- [Items from a dataset]
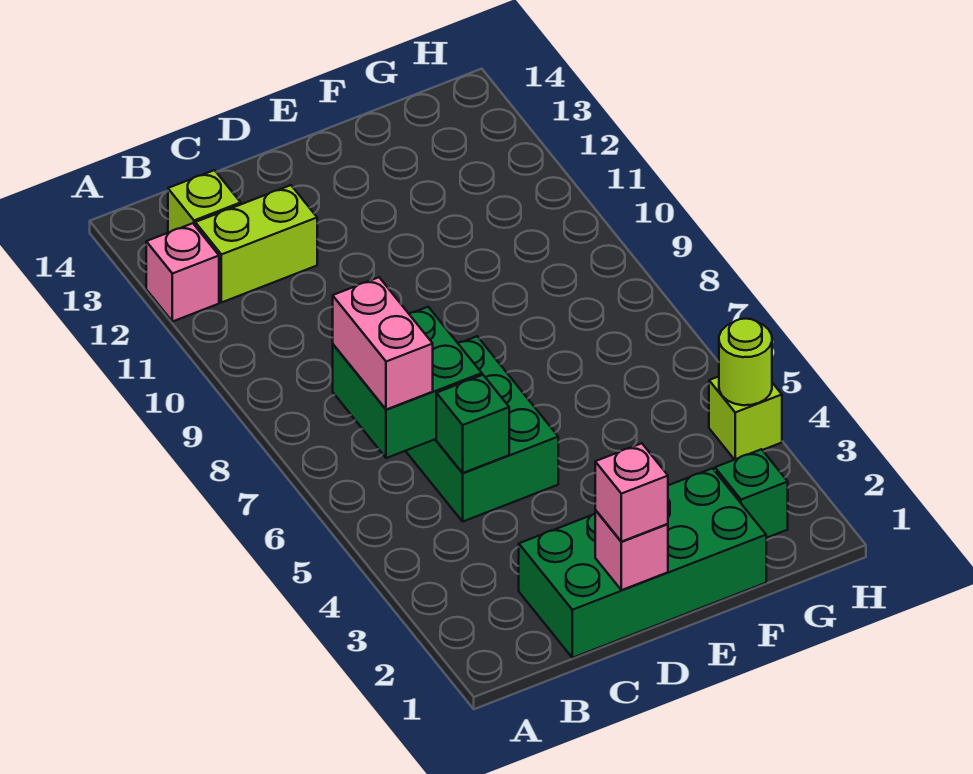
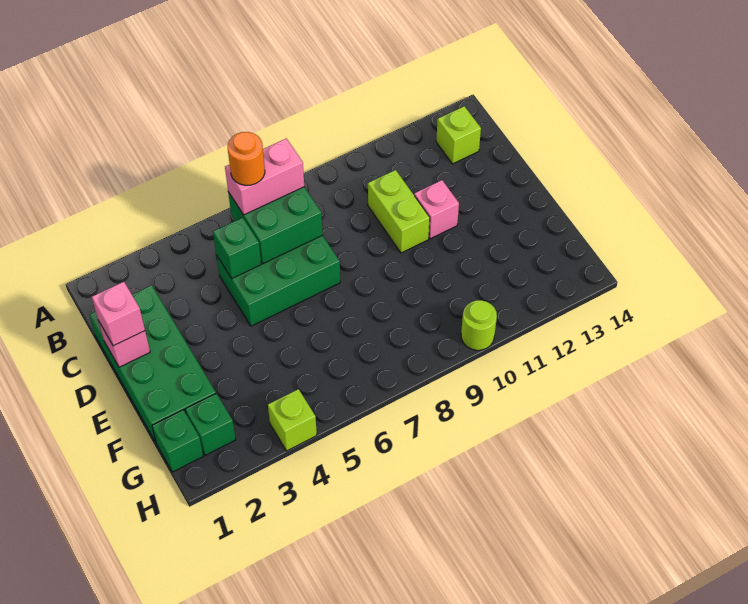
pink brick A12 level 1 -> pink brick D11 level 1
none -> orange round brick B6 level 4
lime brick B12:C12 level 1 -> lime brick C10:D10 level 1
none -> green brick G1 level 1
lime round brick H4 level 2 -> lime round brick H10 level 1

--

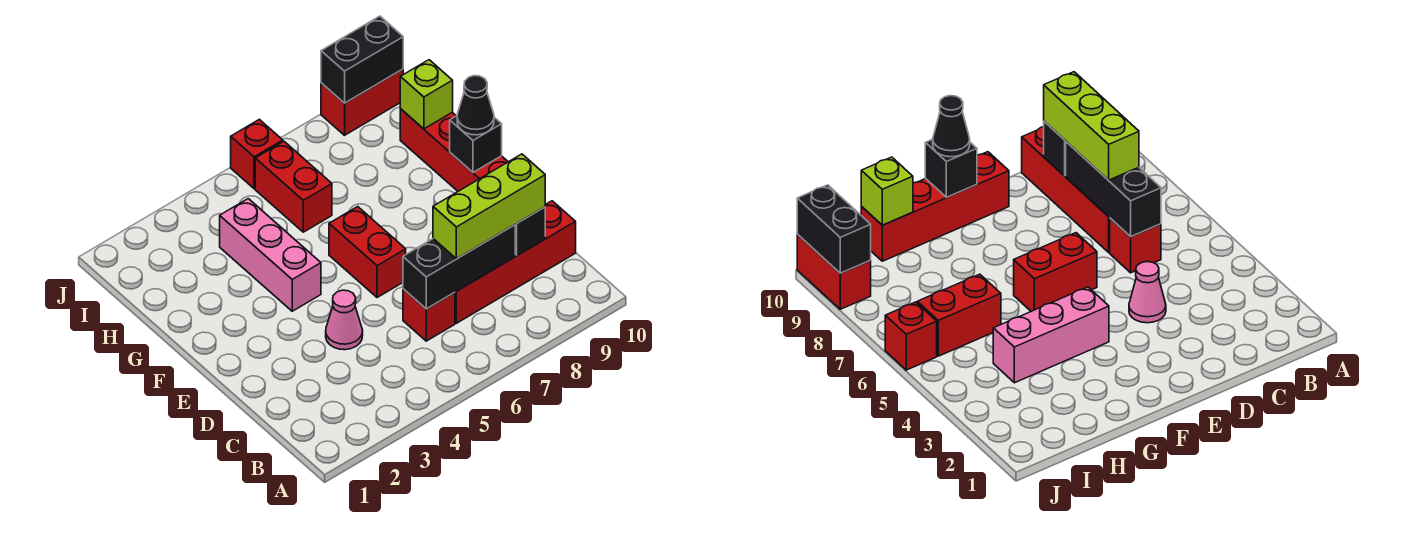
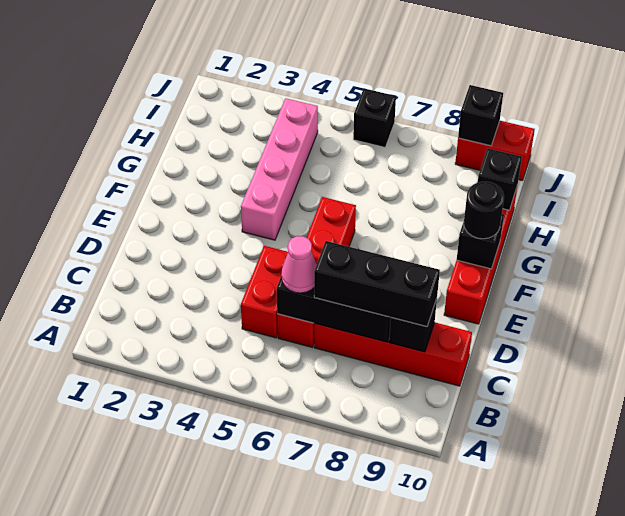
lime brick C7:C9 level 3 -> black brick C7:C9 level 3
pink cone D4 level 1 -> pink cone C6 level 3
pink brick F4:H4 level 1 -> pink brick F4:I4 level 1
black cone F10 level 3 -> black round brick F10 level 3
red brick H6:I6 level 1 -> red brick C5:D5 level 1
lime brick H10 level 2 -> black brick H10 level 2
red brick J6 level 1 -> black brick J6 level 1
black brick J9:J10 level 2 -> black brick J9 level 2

---

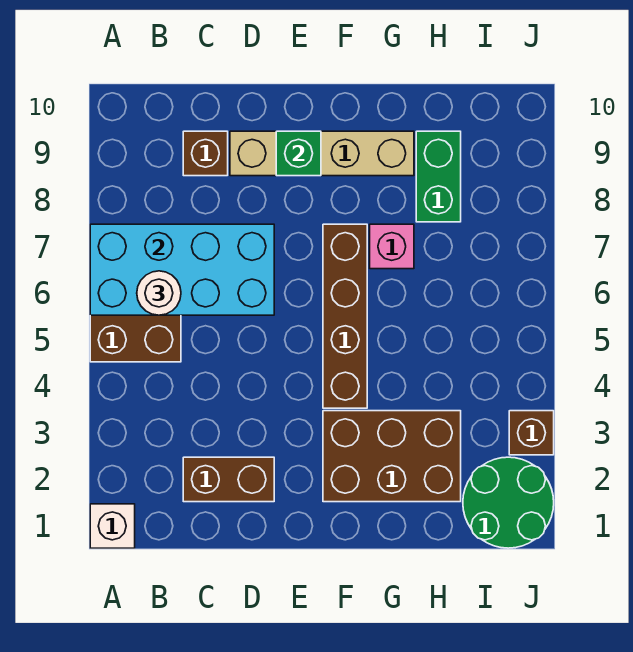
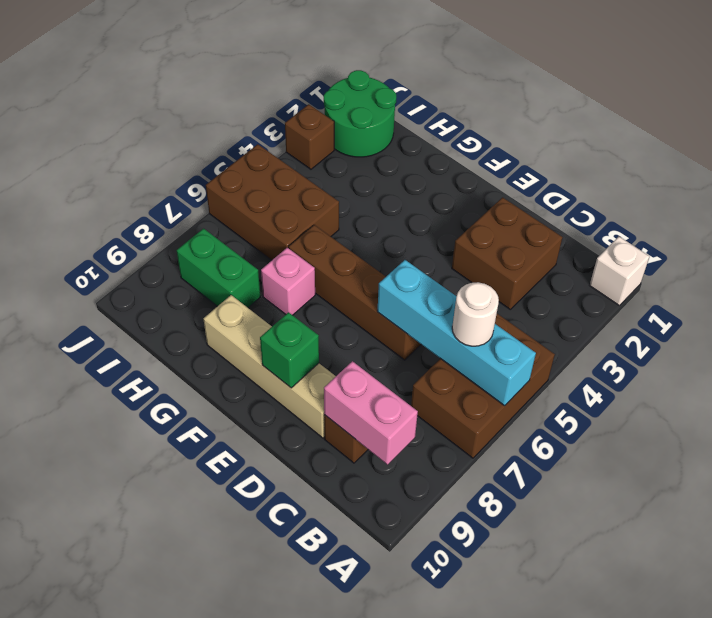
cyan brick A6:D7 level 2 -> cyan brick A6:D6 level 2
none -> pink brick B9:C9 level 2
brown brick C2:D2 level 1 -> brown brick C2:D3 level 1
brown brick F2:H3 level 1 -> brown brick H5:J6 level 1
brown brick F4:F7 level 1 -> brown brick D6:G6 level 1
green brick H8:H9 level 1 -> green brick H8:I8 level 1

- [Exercise goal] Lines that hold "none" are the ones to copy, so pick each out from the data.

- [Solved problem]
none -> orange round brick B6 level 4
none -> green brick G1 level 1
none -> pink brick B9:C9 level 2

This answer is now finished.